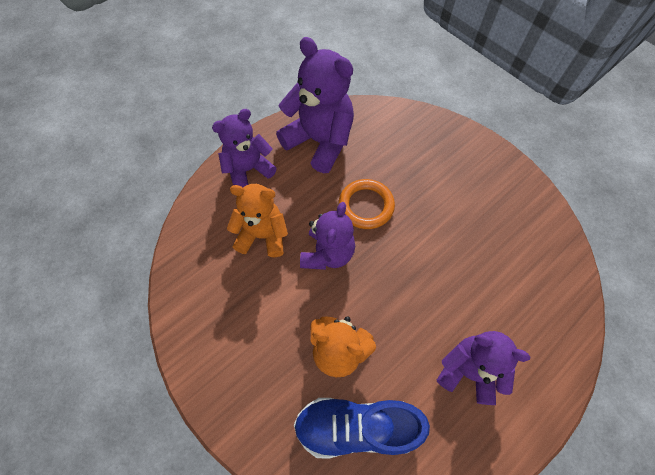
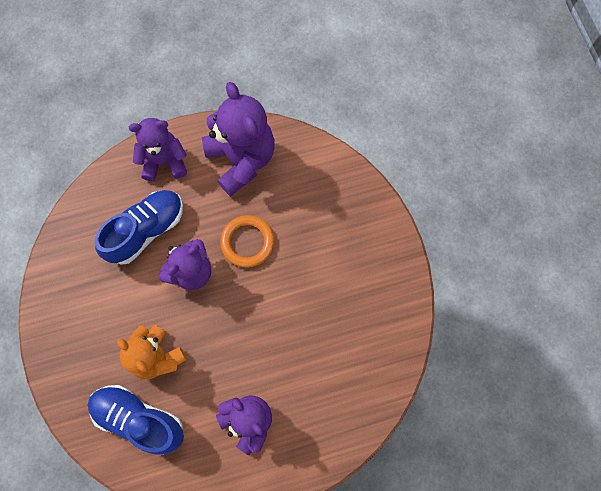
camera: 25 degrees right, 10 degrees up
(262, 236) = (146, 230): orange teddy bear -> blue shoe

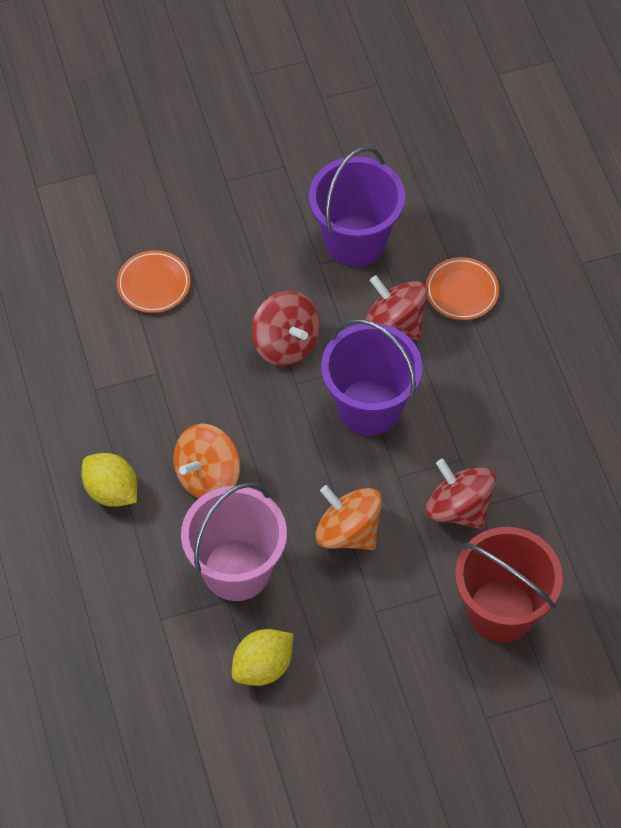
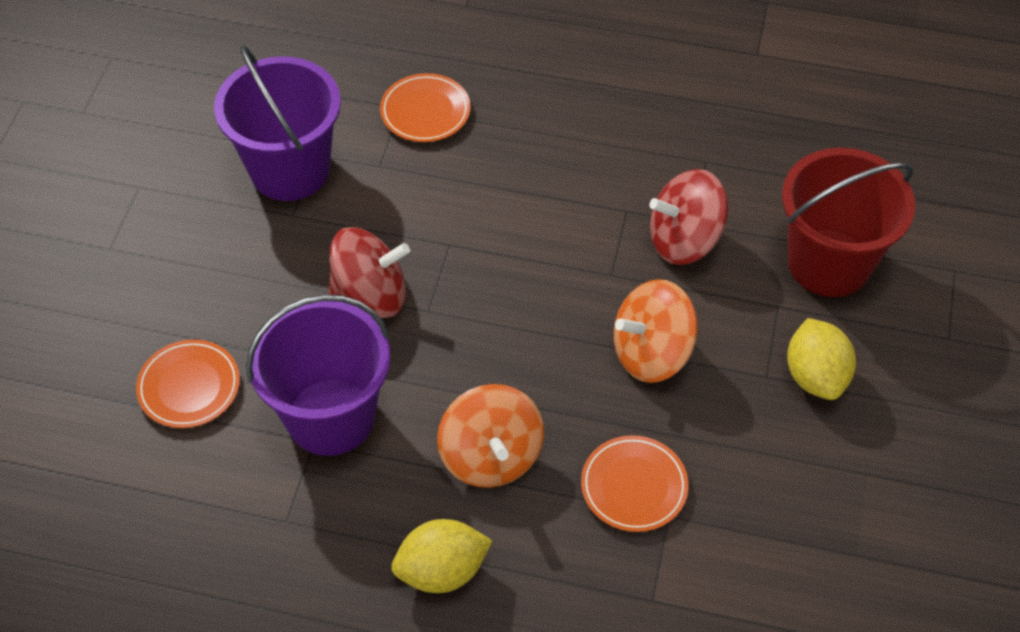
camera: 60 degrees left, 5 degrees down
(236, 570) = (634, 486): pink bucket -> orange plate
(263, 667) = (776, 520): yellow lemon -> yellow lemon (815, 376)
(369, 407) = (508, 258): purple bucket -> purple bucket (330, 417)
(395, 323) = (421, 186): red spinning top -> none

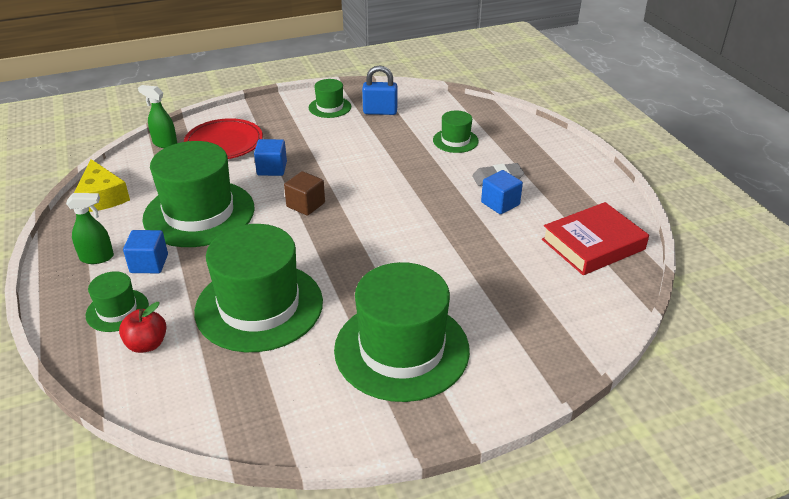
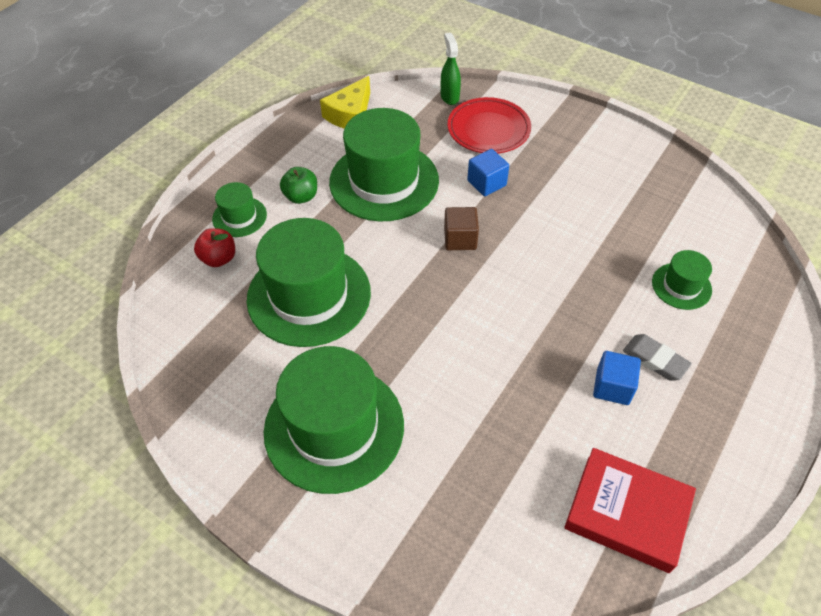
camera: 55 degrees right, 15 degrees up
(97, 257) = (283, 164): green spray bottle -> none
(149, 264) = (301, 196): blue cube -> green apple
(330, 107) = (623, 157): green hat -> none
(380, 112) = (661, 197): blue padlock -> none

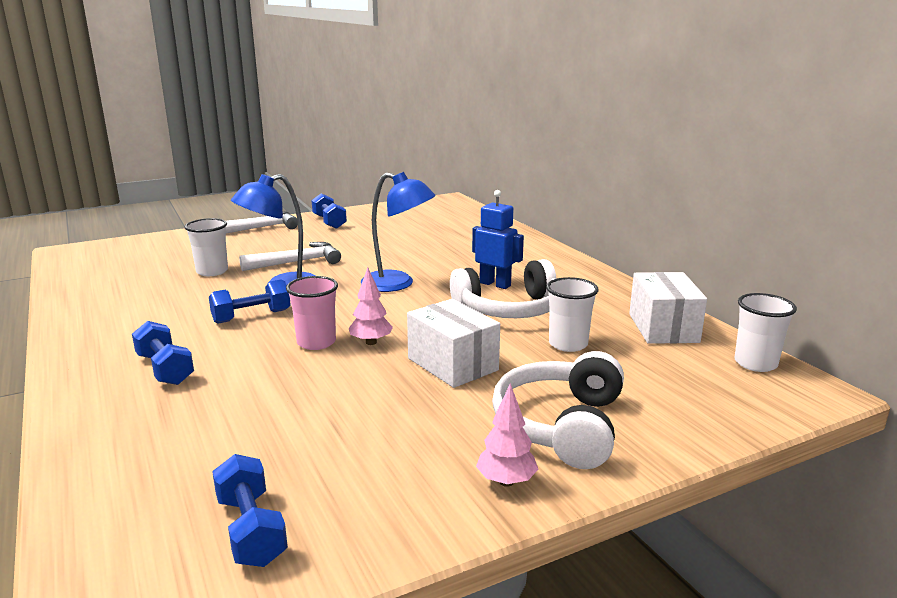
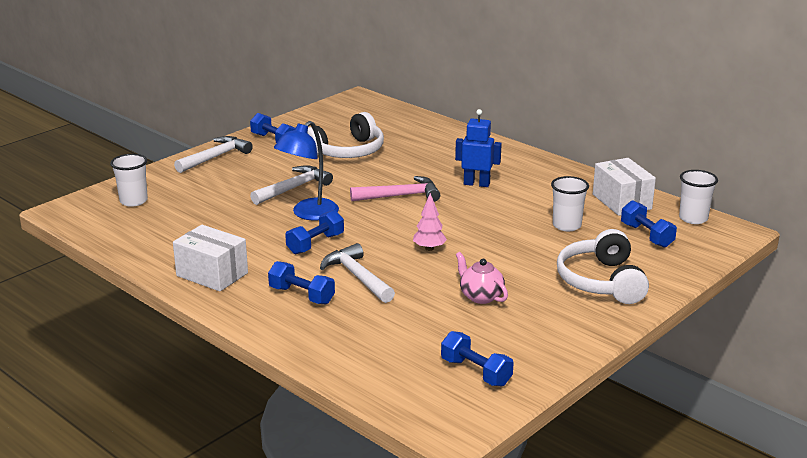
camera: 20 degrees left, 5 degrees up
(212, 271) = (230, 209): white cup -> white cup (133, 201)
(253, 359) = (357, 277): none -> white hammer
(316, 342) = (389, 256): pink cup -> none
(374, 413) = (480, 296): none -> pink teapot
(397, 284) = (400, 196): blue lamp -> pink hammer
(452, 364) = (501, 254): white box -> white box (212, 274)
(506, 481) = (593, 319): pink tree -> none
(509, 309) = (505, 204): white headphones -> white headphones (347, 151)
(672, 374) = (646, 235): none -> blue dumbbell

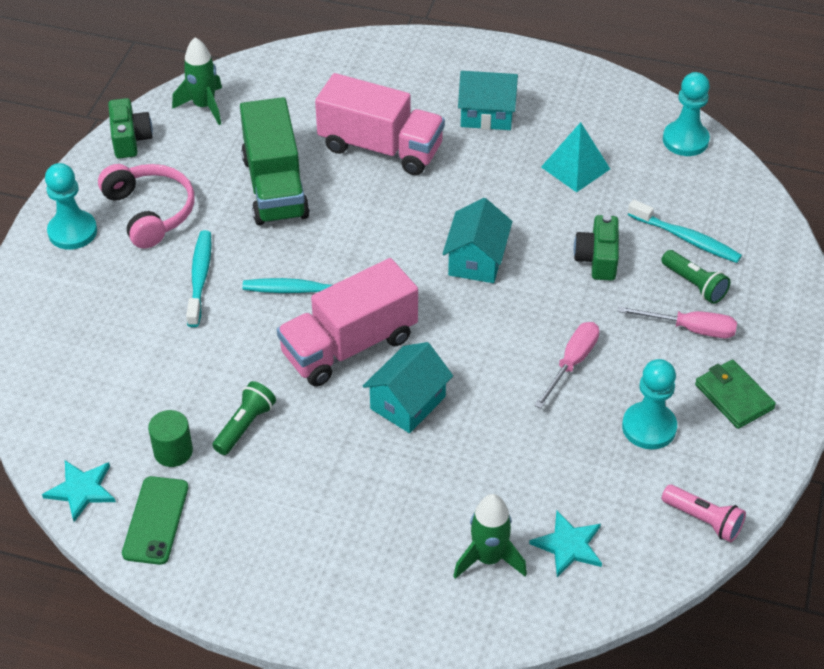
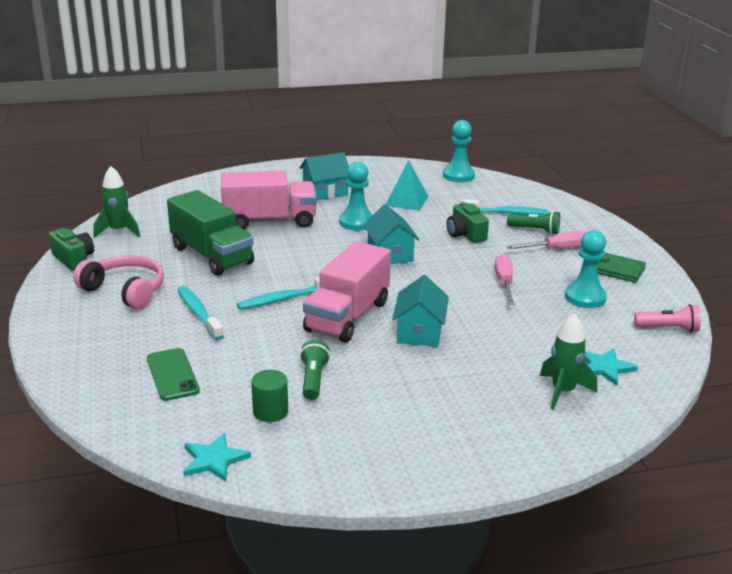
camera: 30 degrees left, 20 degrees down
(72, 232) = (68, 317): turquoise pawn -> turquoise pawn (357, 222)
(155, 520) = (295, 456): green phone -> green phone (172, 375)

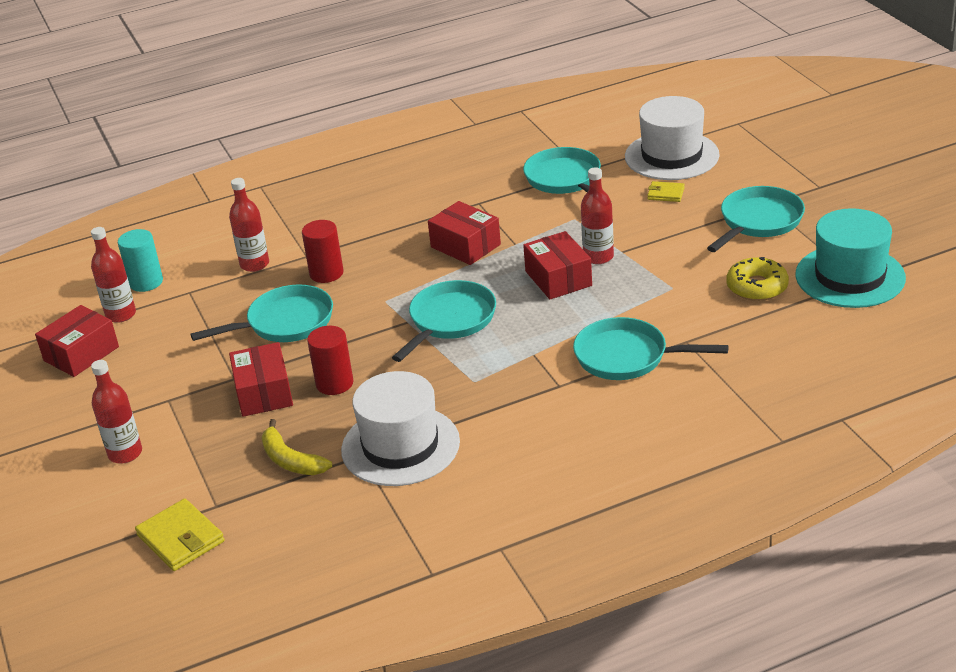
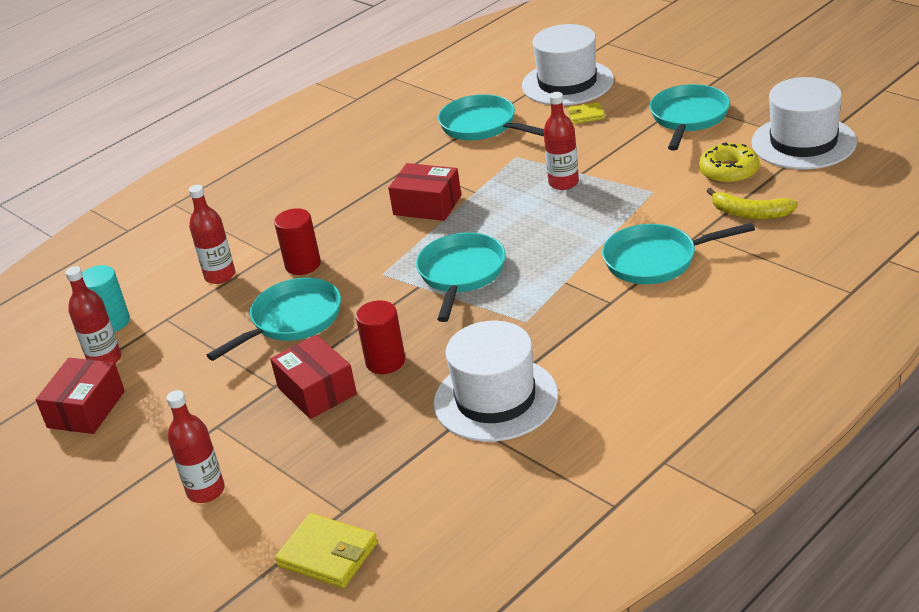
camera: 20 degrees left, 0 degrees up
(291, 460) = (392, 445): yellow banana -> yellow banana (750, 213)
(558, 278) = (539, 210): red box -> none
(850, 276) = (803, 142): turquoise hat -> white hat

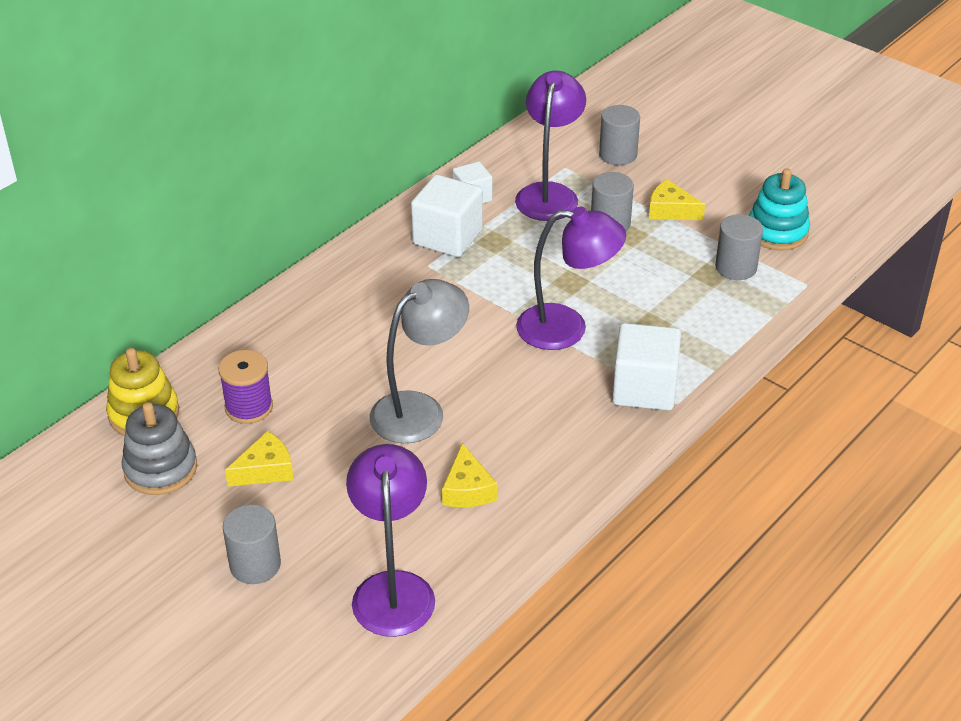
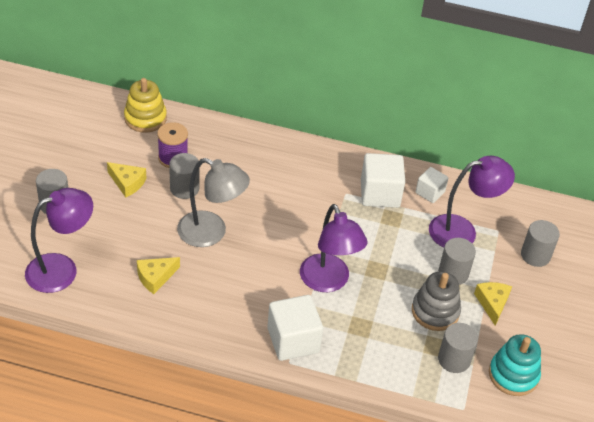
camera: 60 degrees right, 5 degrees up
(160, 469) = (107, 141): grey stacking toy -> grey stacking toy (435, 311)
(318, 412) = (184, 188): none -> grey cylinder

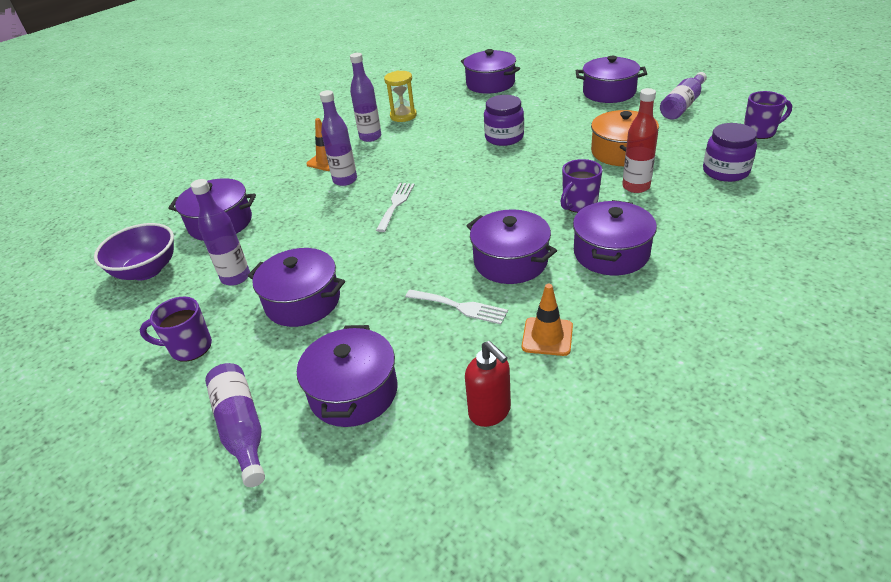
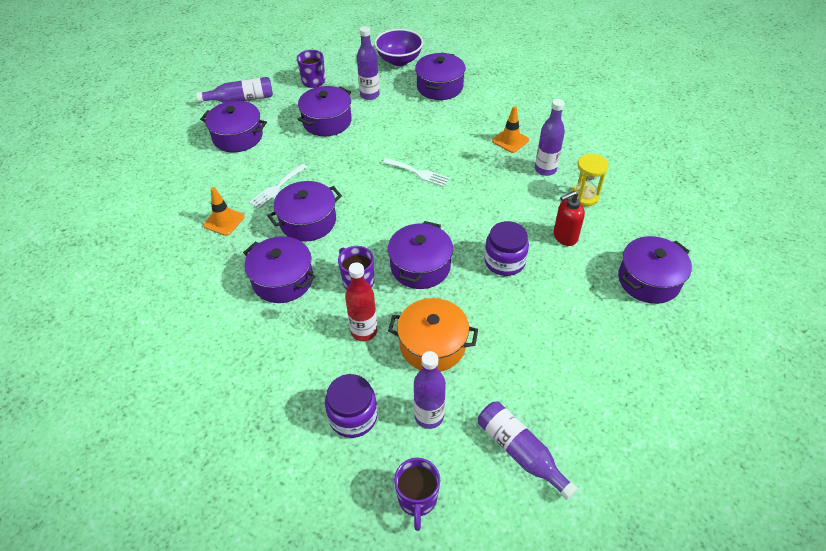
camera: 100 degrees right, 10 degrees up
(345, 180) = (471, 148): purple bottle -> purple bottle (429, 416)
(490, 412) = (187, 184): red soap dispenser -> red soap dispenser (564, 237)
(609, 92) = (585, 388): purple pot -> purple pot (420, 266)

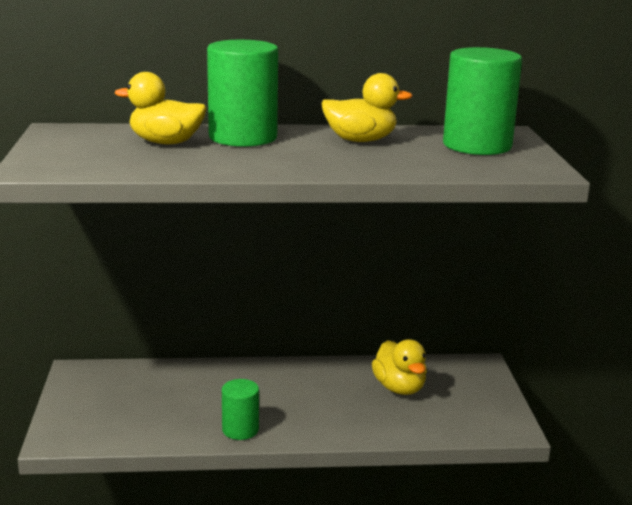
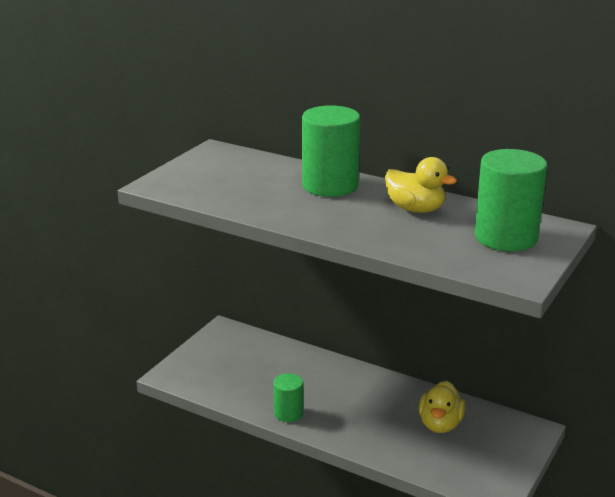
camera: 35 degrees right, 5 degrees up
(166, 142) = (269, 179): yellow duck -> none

----

• JOB:
Please repeat the records above exactly, leaving every picture out.

• EXPECTED ANSWER:
camera: 25 degrees right, 10 degrees up
(262, 236) = (146, 230): orange teddy bear -> blue shoe

camera: 60 degrees left, 5 degrees down
(236, 570) = (634, 486): pink bucket -> orange plate
(263, 667) = (776, 520): yellow lemon -> yellow lemon (815, 376)
(369, 407) = (508, 258): purple bucket -> purple bucket (330, 417)
(395, 323) = (421, 186): red spinning top -> none

camera: 55 degrees right, 15 degrees up
(97, 257) = (283, 164): green spray bottle -> none
(149, 264) = (301, 196): blue cube -> green apple
(330, 107) = (623, 157): green hat -> none
(380, 112) = (661, 197): blue padlock -> none

camera: 20 degrees left, 5 degrees up
(212, 271) = (230, 209): white cup -> white cup (133, 201)
(253, 359) = (357, 277): none -> white hammer
(316, 342) = (389, 256): pink cup -> none
(374, 413) = (480, 296): none -> pink teapot
(397, 284) = (400, 196): blue lamp -> pink hammer
(452, 364) = (501, 254): white box -> white box (212, 274)
(506, 481) = (593, 319): pink tree -> none
(509, 309) = (505, 204): white headphones -> white headphones (347, 151)
(672, 374) = (646, 235): none -> blue dumbbell

camera: 30 degrees left, 20 degrees down
(72, 232) = (68, 317): turquoise pawn -> turquoise pawn (357, 222)
(155, 520) = (295, 456): green phone -> green phone (172, 375)

camera: 20 degrees left, 0 degrees up
(291, 460) = (392, 445): yellow banana -> yellow banana (750, 213)
(558, 278) = (539, 210): red box -> none
(850, 276) = (803, 142): turquoise hat -> white hat

camera: 60 degrees right, 5 degrees up
(160, 469) = (107, 141): grey stacking toy -> grey stacking toy (435, 311)
(318, 412) = (184, 188): none -> grey cylinder

camera: 100 degrees right, 10 degrees up
(345, 180) = (471, 148): purple bottle -> purple bottle (429, 416)
(490, 412) = (187, 184): red soap dispenser -> red soap dispenser (564, 237)
(609, 92) = (585, 388): purple pot -> purple pot (420, 266)

camera: 35 degrees right, 5 degrees up
(166, 142) = (269, 179): yellow duck -> none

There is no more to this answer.